Produce as output only the lines below starting at the line with "R19: 1 (DGND, ZOB) -> 68 (DGND, ZOB)" and continuing through the line with "TP3: none -> test point (BUF)", each one exactly as written.

_Material for the task_
== Segment start ==
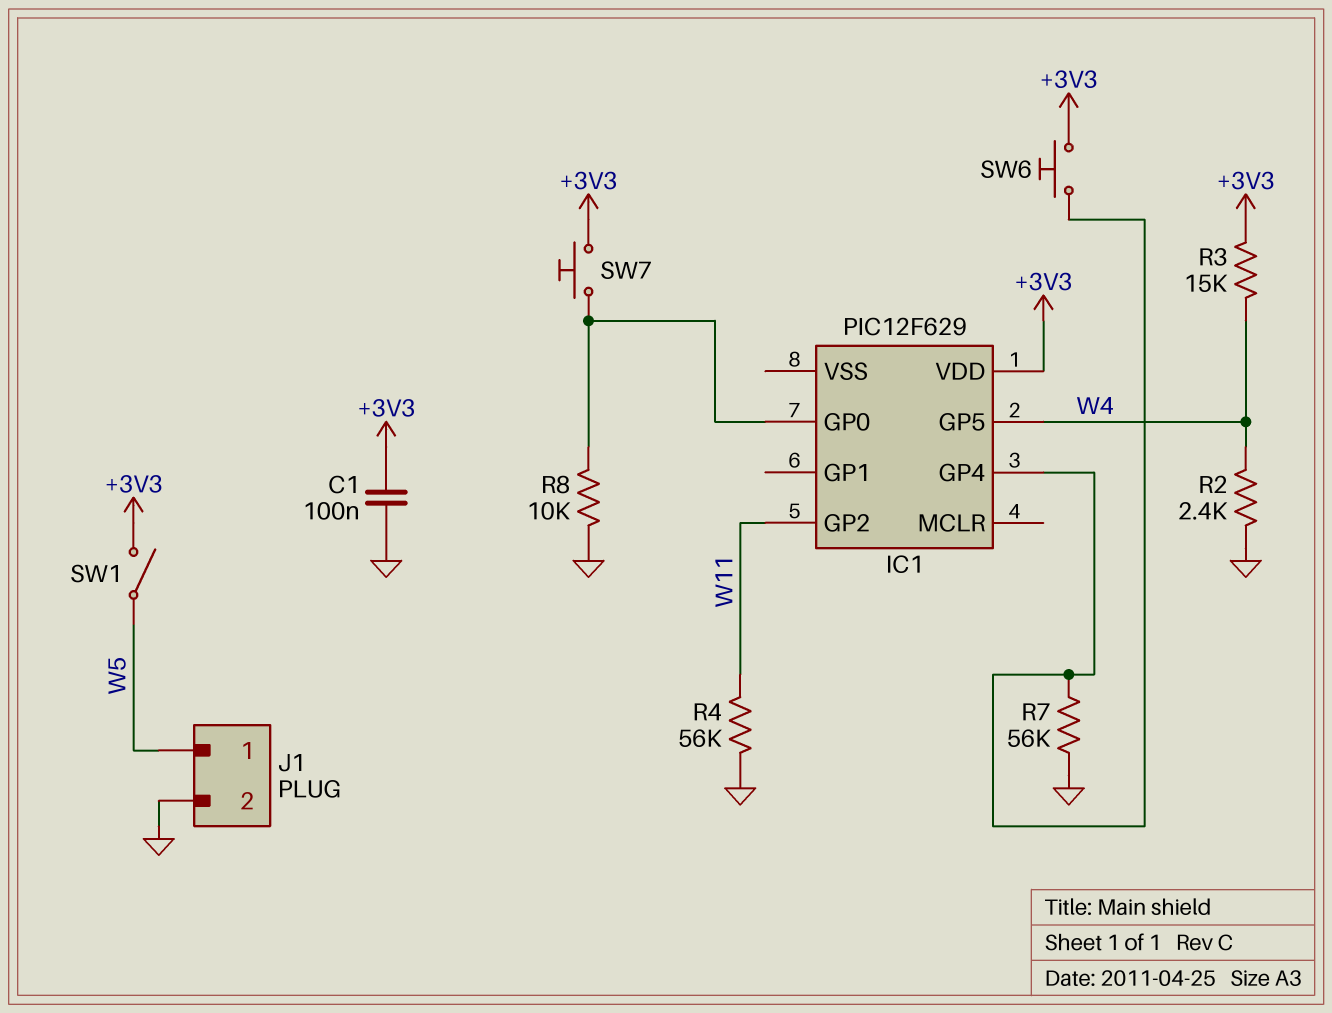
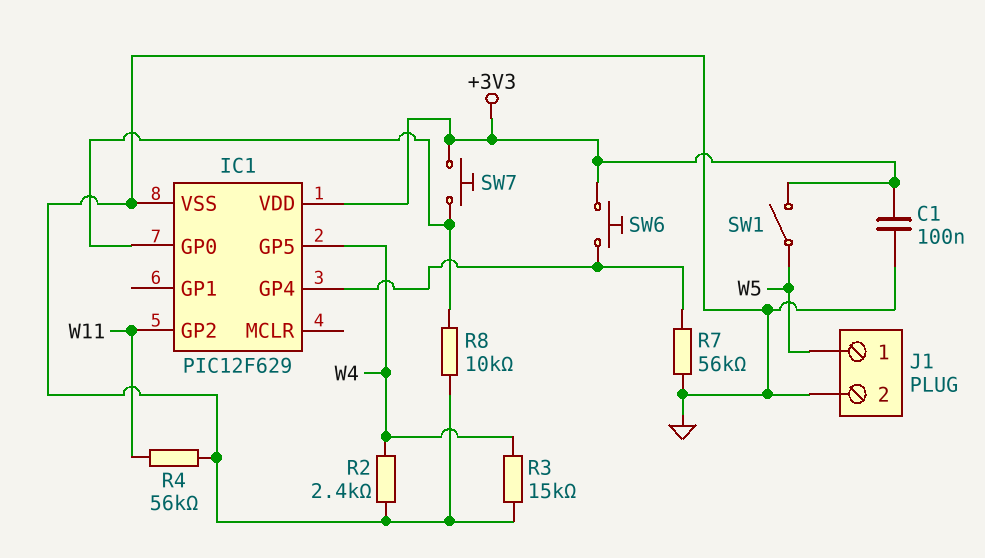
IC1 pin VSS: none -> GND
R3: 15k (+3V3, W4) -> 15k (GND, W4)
== Segment end ==
== Segment start ==
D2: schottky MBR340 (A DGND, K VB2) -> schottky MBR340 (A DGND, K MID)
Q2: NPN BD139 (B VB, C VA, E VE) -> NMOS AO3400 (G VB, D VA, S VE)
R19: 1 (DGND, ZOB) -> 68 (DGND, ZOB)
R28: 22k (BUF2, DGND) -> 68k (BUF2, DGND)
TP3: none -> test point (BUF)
== Segment end ==
_Reply_
R19: 1 (DGND, ZOB) -> 68 (DGND, ZOB)
R28: 22k (BUF2, DGND) -> 68k (BUF2, DGND)
TP3: none -> test point (BUF)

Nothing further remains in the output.